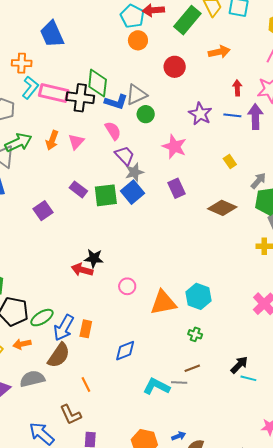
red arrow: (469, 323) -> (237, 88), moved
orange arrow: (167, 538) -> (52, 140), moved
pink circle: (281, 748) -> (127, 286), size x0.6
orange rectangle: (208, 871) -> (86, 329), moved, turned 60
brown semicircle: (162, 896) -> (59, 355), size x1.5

☆ ☆ ☆ ☆ ☆

Images are not part of the copy. Everything else in the records must be reproduced exactly.

red arrow: (469, 323) -> (237, 88), moved
orange arrow: (167, 538) -> (52, 140), moved
pink circle: (281, 748) -> (127, 286), size x0.6
orange rectangle: (208, 871) -> (86, 329), moved, turned 60
brown semicircle: (162, 896) -> (59, 355), size x1.5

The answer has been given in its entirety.